● Modification records:

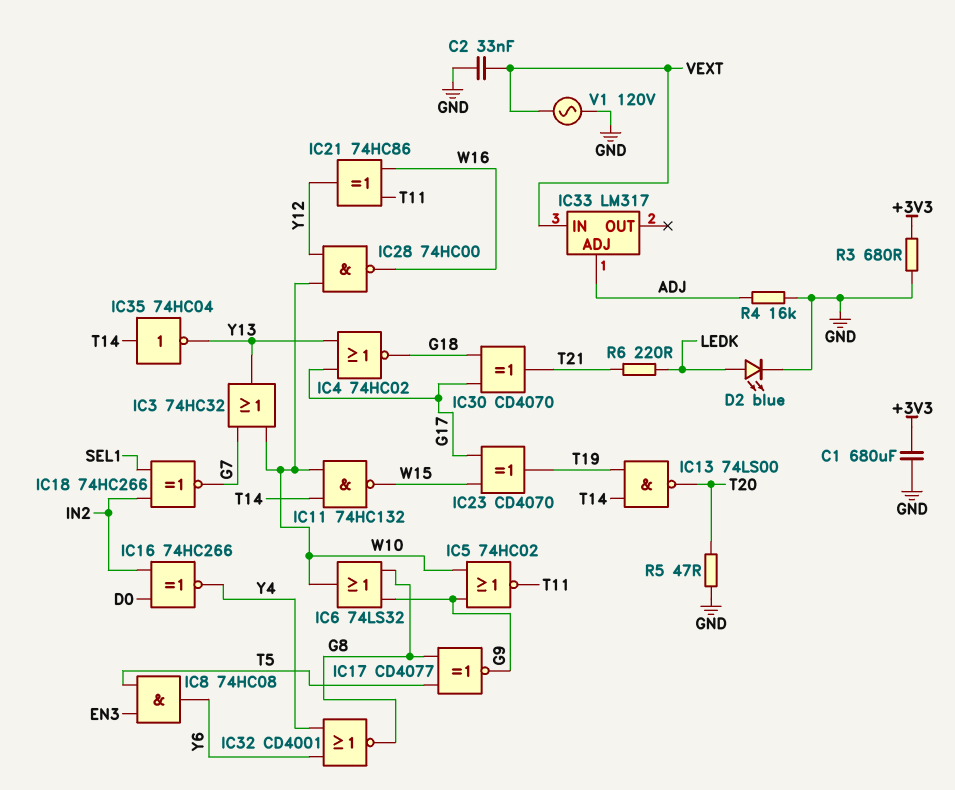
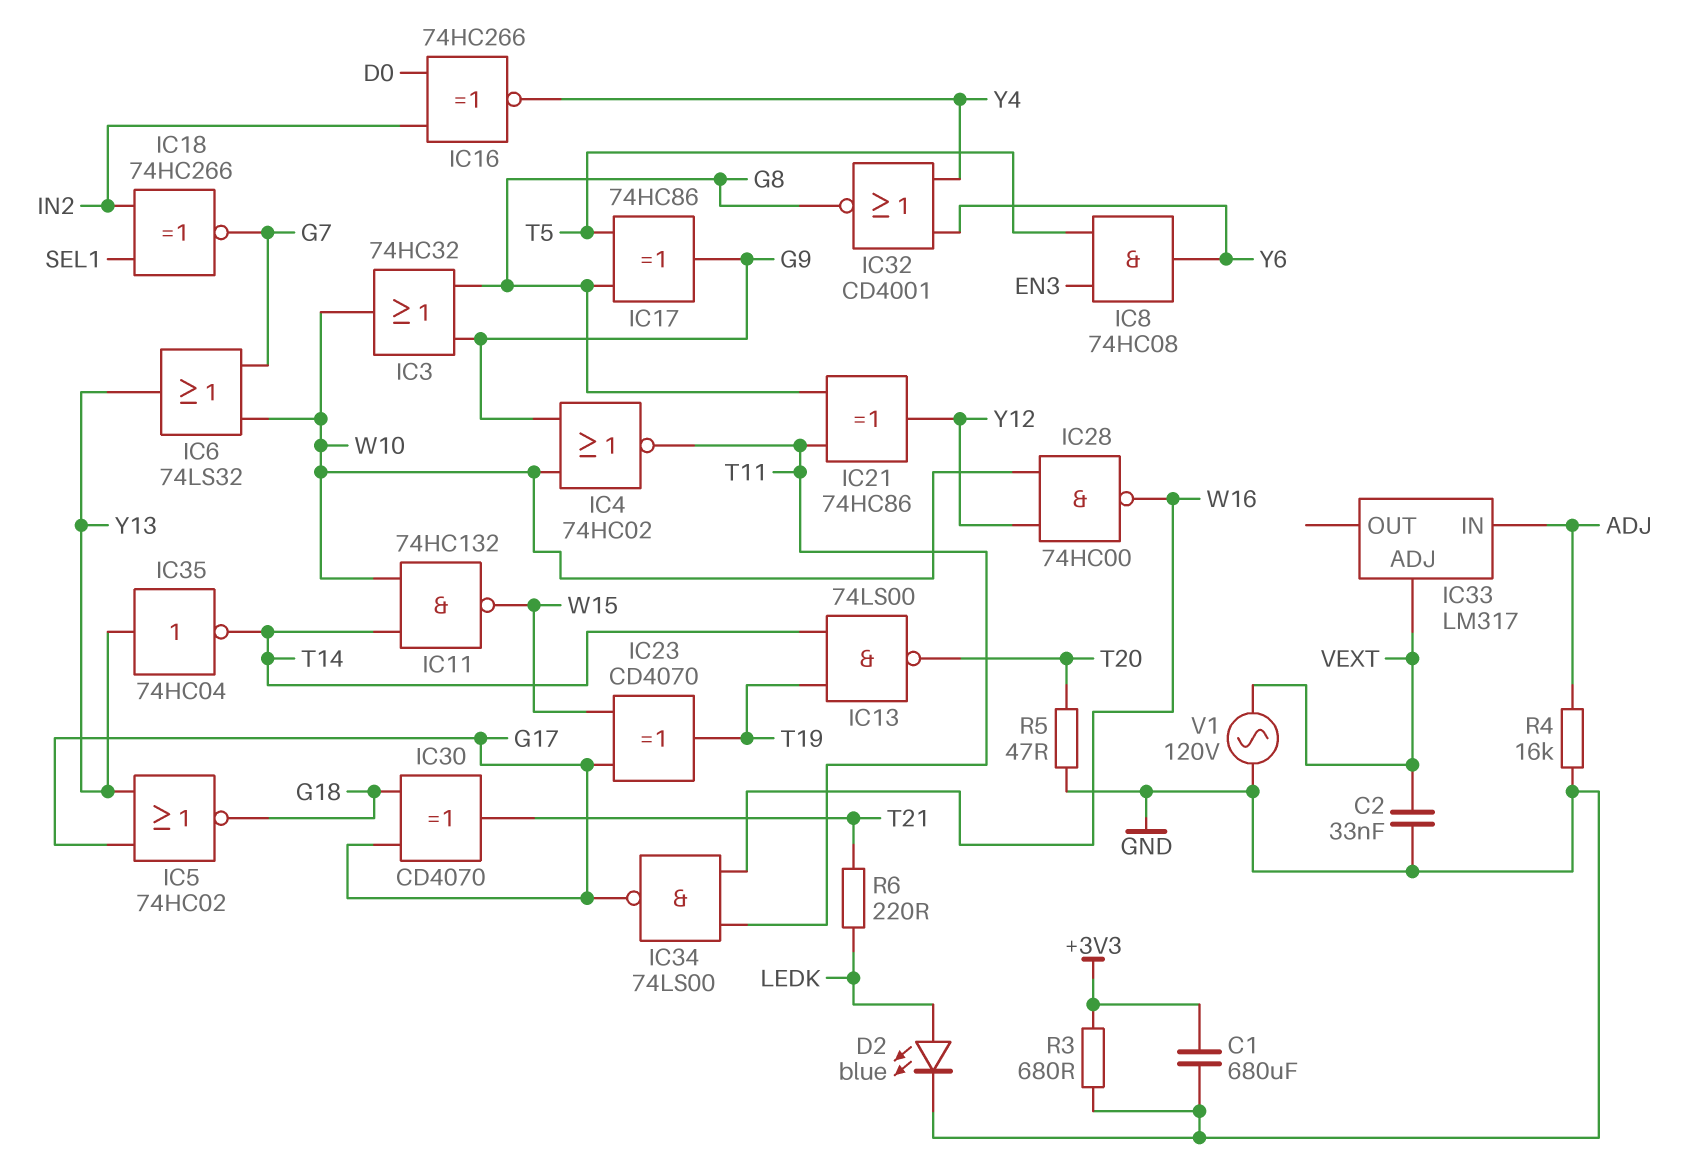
IC3: OR 74HC32 (in G7, in W10, out Y13) -> OR 74HC32 (in G8, in G9, out W10)
IC4: NOR 74HC02 (in G17, in Y13, out G18) -> NOR 74HC02 (in G9, in W10, out T11)
IC5: NOR 74HC02 (in G9, in W10, out T11) -> NOR 74HC02 (in G17, in Y13, out G18)
IC6: OR 74LS32 (in G8, in G9, out W10) -> OR 74LS32 (in G7, in W10, out Y13)
IC17: XNOR CD4077 (in G8, in T5, out G9) -> XOR 74HC86 (in G8, in T5, out G9)
IC21: XOR 74HC86 (in T11, in W16, out Y12) -> XOR 74HC86 (in G8, in T11, out Y12)
IC33 pin ADJ: ADJ -> VEXT
IC33 pin IN: VEXT -> ADJ
IC34: none -> NAND 74LS00 (in T11, in W16, out G17)
IC35: NOT 74HC04 (in T14, out Y13) -> NOT 74HC04 (in Y13, out T14)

● TASK DESCRIPTION: A faithful copy of the records above is needed, with the pictures left out.

● ANSWER TO THE PROBLEM:
IC3: OR 74HC32 (in G7, in W10, out Y13) -> OR 74HC32 (in G8, in G9, out W10)
IC4: NOR 74HC02 (in G17, in Y13, out G18) -> NOR 74HC02 (in G9, in W10, out T11)
IC5: NOR 74HC02 (in G9, in W10, out T11) -> NOR 74HC02 (in G17, in Y13, out G18)
IC6: OR 74LS32 (in G8, in G9, out W10) -> OR 74LS32 (in G7, in W10, out Y13)
IC17: XNOR CD4077 (in G8, in T5, out G9) -> XOR 74HC86 (in G8, in T5, out G9)
IC21: XOR 74HC86 (in T11, in W16, out Y12) -> XOR 74HC86 (in G8, in T11, out Y12)
IC33 pin ADJ: ADJ -> VEXT
IC33 pin IN: VEXT -> ADJ
IC34: none -> NAND 74LS00 (in T11, in W16, out G17)
IC35: NOT 74HC04 (in T14, out Y13) -> NOT 74HC04 (in Y13, out T14)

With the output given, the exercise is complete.